[[ EXCERPTED RECORDS, beginning ]]
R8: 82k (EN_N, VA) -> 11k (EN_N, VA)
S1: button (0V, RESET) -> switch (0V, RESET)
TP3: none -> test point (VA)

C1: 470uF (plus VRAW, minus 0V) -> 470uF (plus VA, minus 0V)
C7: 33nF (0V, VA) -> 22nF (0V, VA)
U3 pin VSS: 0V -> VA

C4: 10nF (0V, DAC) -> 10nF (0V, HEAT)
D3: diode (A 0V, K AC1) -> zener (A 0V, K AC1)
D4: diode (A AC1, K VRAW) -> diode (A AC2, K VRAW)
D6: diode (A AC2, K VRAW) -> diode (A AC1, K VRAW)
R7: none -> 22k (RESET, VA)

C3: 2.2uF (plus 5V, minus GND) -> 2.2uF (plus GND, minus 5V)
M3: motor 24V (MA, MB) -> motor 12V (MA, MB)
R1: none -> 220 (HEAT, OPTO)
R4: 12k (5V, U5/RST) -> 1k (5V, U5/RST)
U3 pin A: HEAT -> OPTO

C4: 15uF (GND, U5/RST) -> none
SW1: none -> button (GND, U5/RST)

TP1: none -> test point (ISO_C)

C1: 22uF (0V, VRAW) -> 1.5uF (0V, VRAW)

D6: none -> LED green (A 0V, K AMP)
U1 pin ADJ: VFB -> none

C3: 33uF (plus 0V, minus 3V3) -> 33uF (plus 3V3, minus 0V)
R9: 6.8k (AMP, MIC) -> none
[[ EXCERPTED RECORDS, end ]]
Print, exactly and only, the lines running from the one with "C3: 2.2uF (plus" to the end of the data above.

* [YOUR RESPONSE]:
C3: 2.2uF (plus 5V, minus GND) -> 2.2uF (plus GND, minus 5V)
M3: motor 24V (MA, MB) -> motor 12V (MA, MB)
R1: none -> 220 (HEAT, OPTO)
R4: 12k (5V, U5/RST) -> 1k (5V, U5/RST)
U3 pin A: HEAT -> OPTO

C4: 15uF (GND, U5/RST) -> none
SW1: none -> button (GND, U5/RST)

TP1: none -> test point (ISO_C)

C1: 22uF (0V, VRAW) -> 1.5uF (0V, VRAW)

D6: none -> LED green (A 0V, K AMP)
U1 pin ADJ: VFB -> none

C3: 33uF (plus 0V, minus 3V3) -> 33uF (plus 3V3, minus 0V)
R9: 6.8k (AMP, MIC) -> none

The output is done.